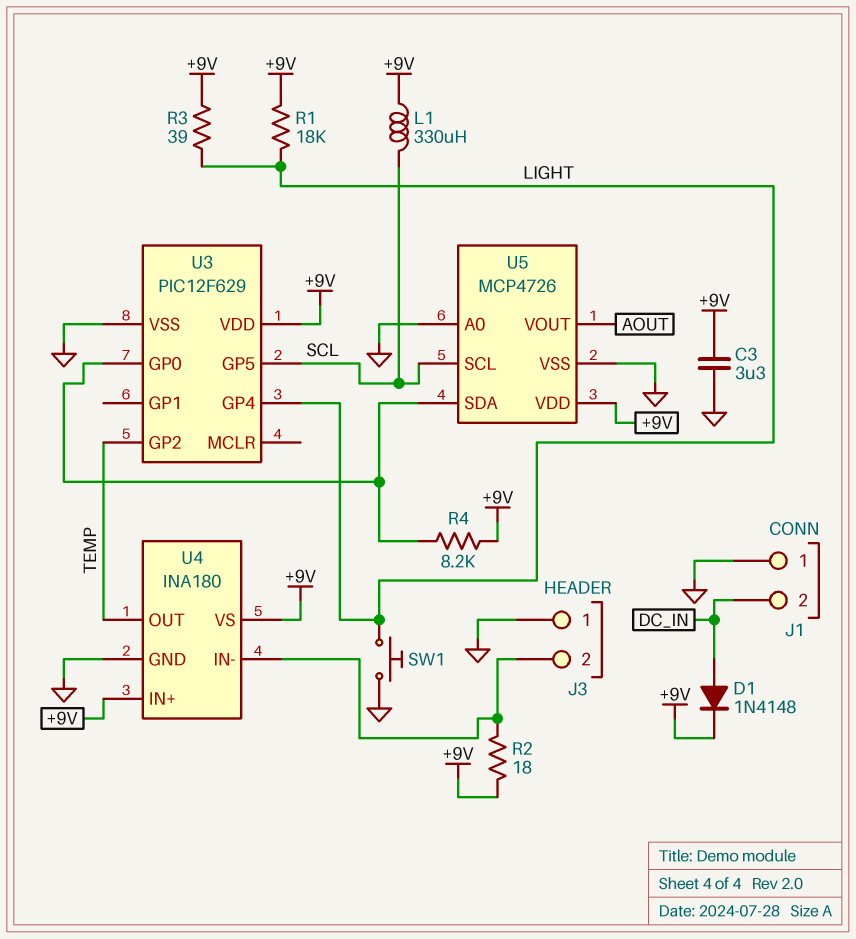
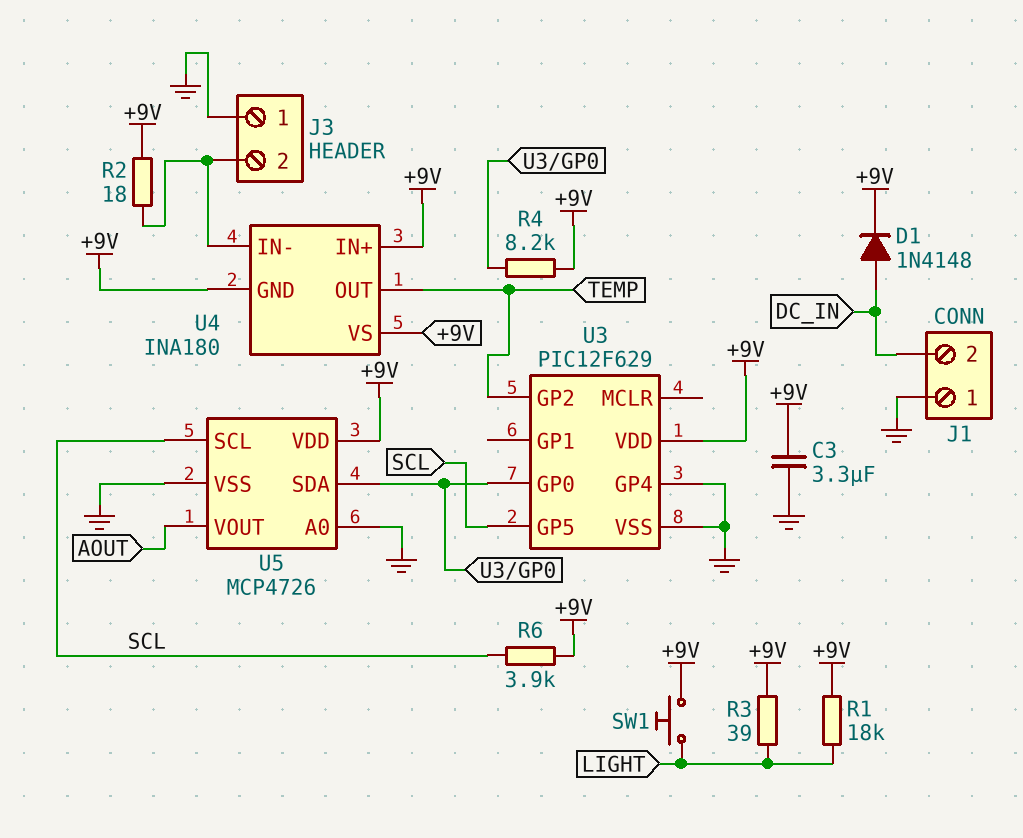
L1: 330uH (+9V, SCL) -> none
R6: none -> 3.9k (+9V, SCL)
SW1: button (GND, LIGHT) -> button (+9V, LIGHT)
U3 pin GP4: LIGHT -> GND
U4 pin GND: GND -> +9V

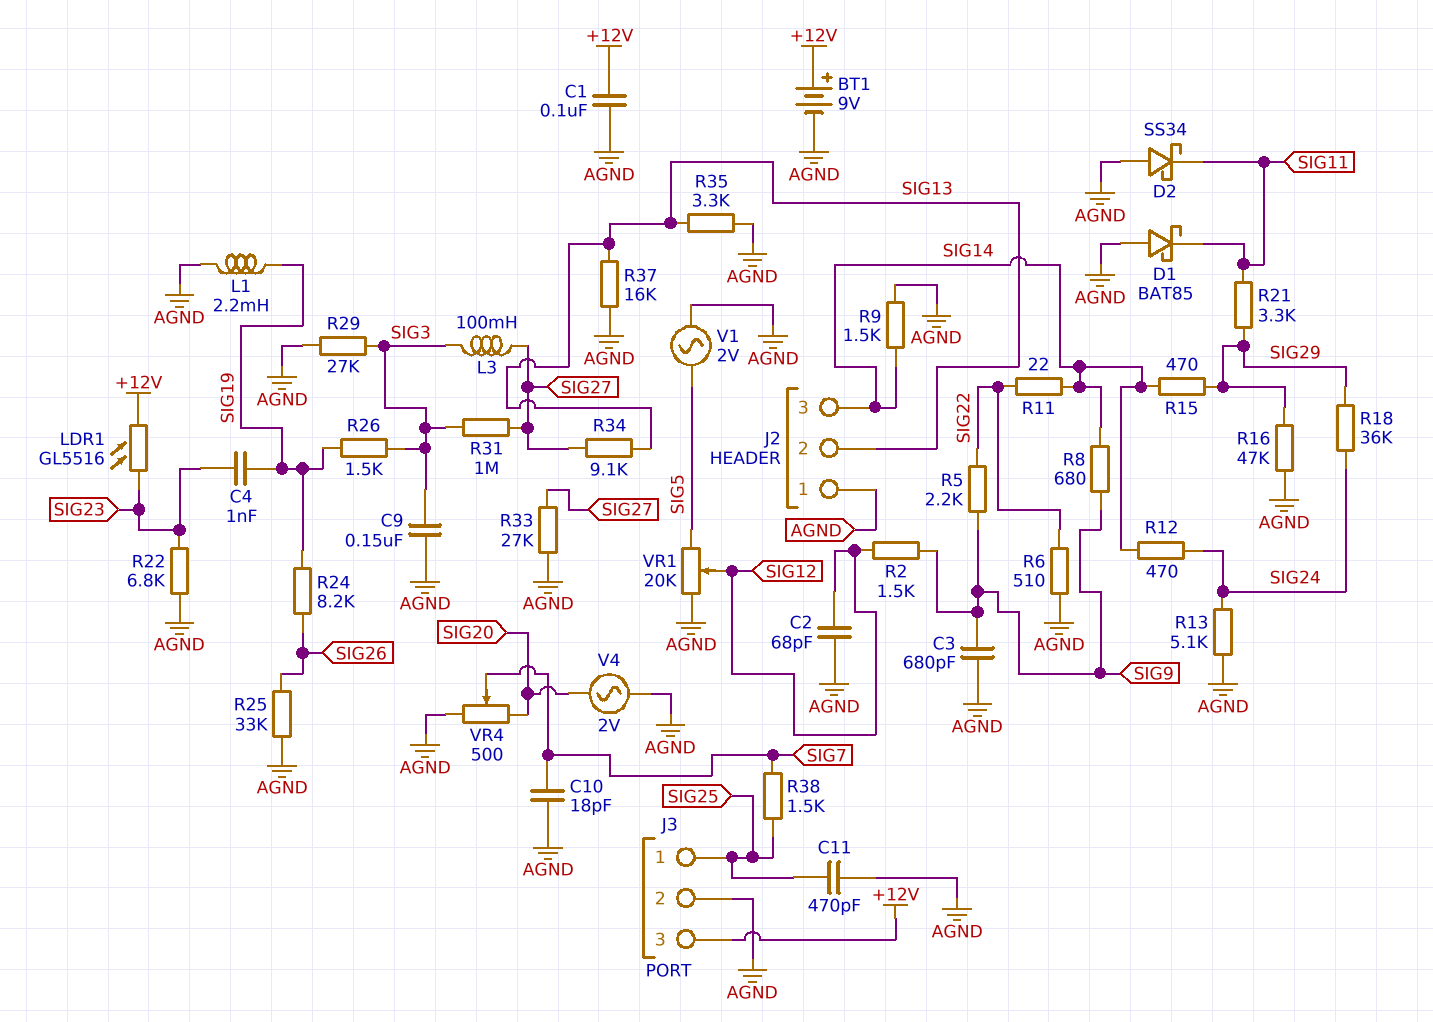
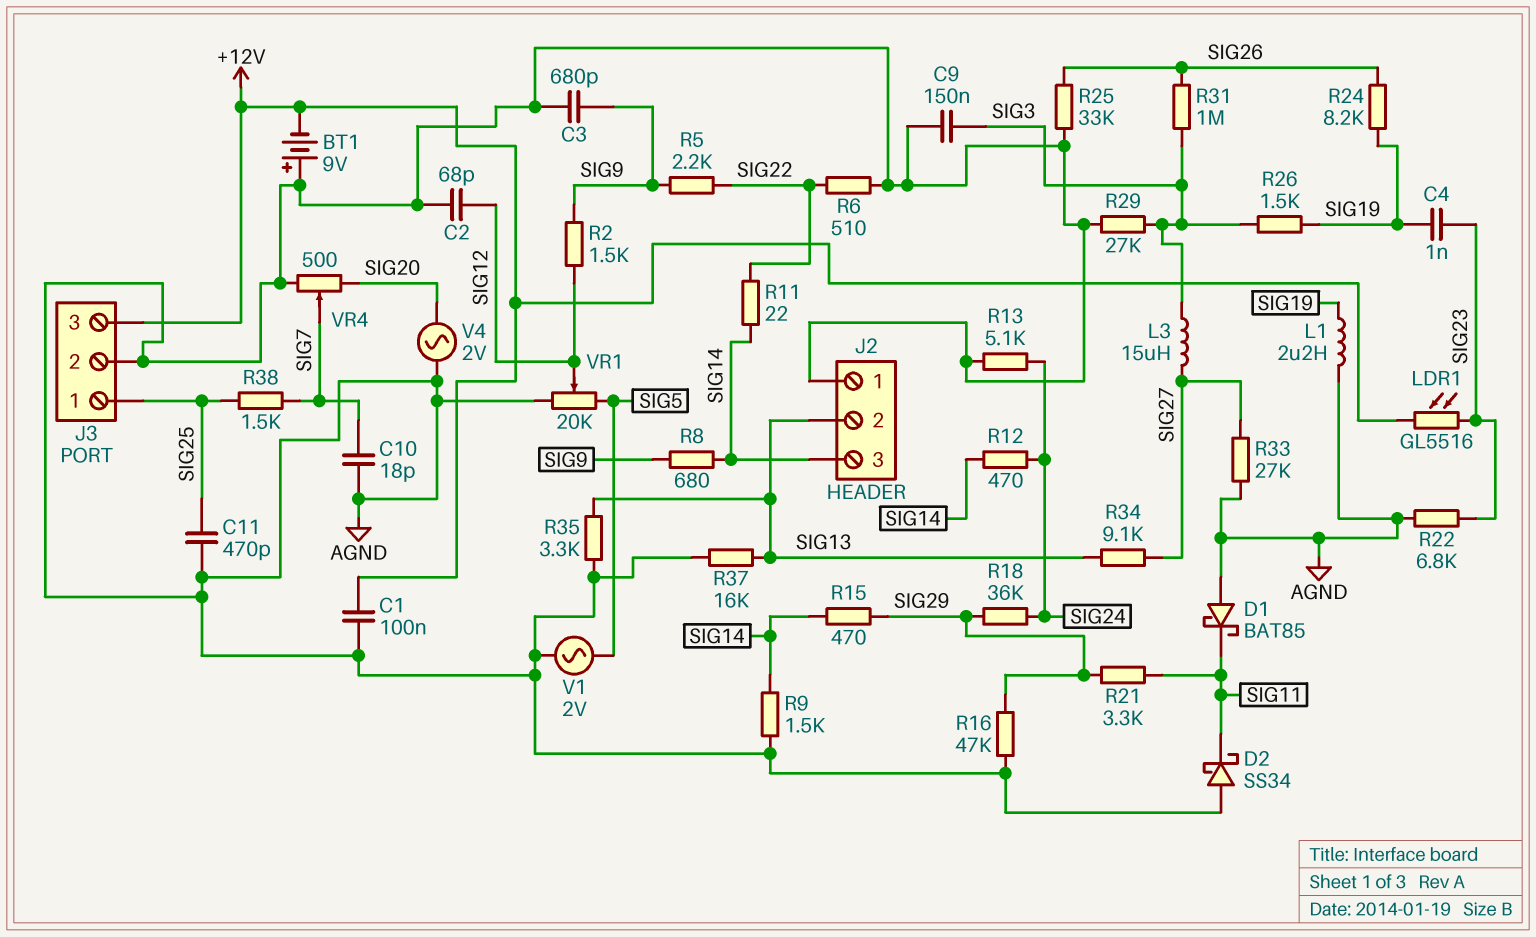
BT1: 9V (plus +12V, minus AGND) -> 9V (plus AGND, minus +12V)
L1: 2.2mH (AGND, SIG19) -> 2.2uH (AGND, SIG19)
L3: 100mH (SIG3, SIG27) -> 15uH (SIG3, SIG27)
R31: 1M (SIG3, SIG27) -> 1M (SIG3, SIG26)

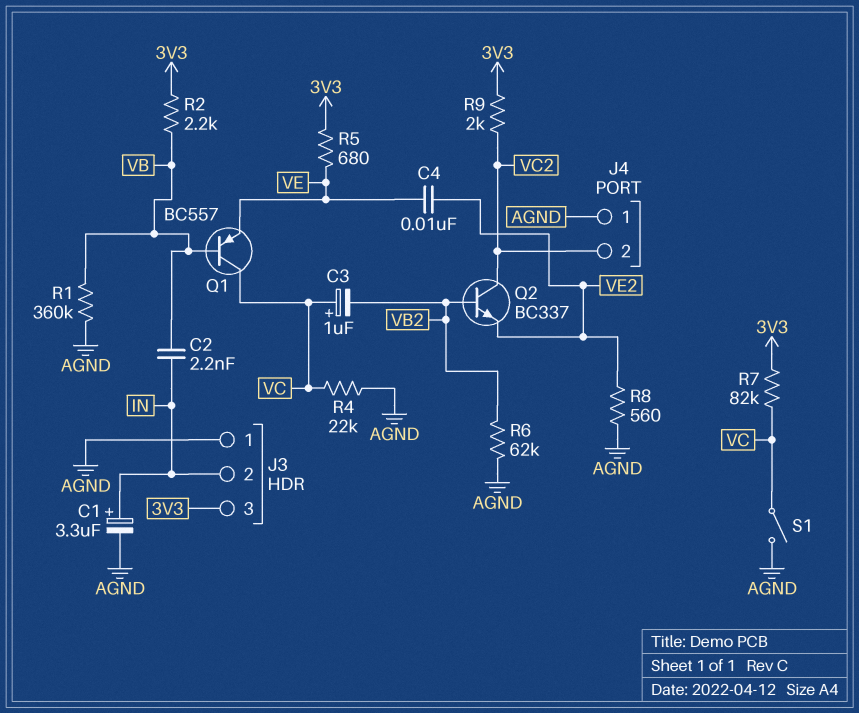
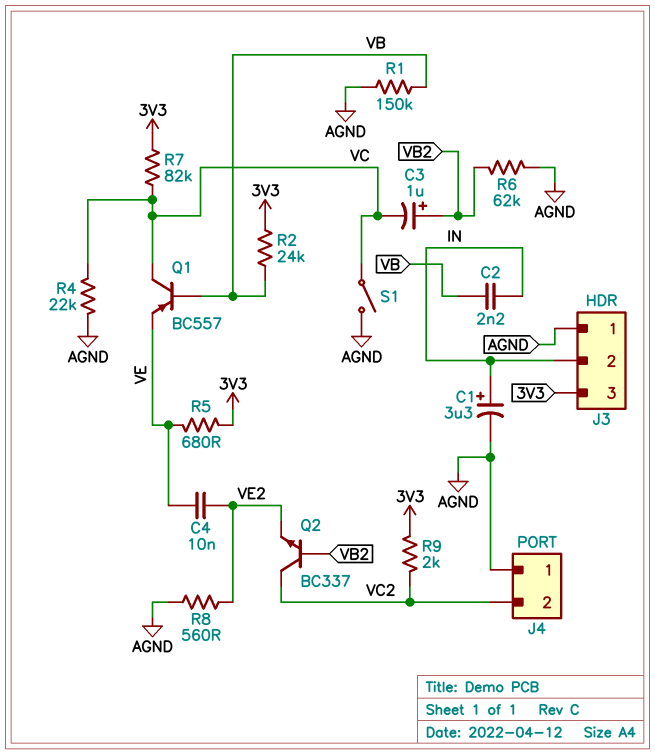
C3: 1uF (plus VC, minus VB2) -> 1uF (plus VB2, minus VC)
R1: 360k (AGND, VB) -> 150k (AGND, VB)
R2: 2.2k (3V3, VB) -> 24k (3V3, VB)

◆ ◆ ◆ ◆ ◆

▸ Problem to work on: Could you output all of the records exactly, without their pictures?

▸ Response to this exercise:
L1: 330uH (+9V, SCL) -> none
R6: none -> 3.9k (+9V, SCL)
SW1: button (GND, LIGHT) -> button (+9V, LIGHT)
U3 pin GP4: LIGHT -> GND
U4 pin GND: GND -> +9V

BT1: 9V (plus +12V, minus AGND) -> 9V (plus AGND, minus +12V)
L1: 2.2mH (AGND, SIG19) -> 2.2uH (AGND, SIG19)
L3: 100mH (SIG3, SIG27) -> 15uH (SIG3, SIG27)
R31: 1M (SIG3, SIG27) -> 1M (SIG3, SIG26)

C3: 1uF (plus VC, minus VB2) -> 1uF (plus VB2, minus VC)
R1: 360k (AGND, VB) -> 150k (AGND, VB)
R2: 2.2k (3V3, VB) -> 24k (3V3, VB)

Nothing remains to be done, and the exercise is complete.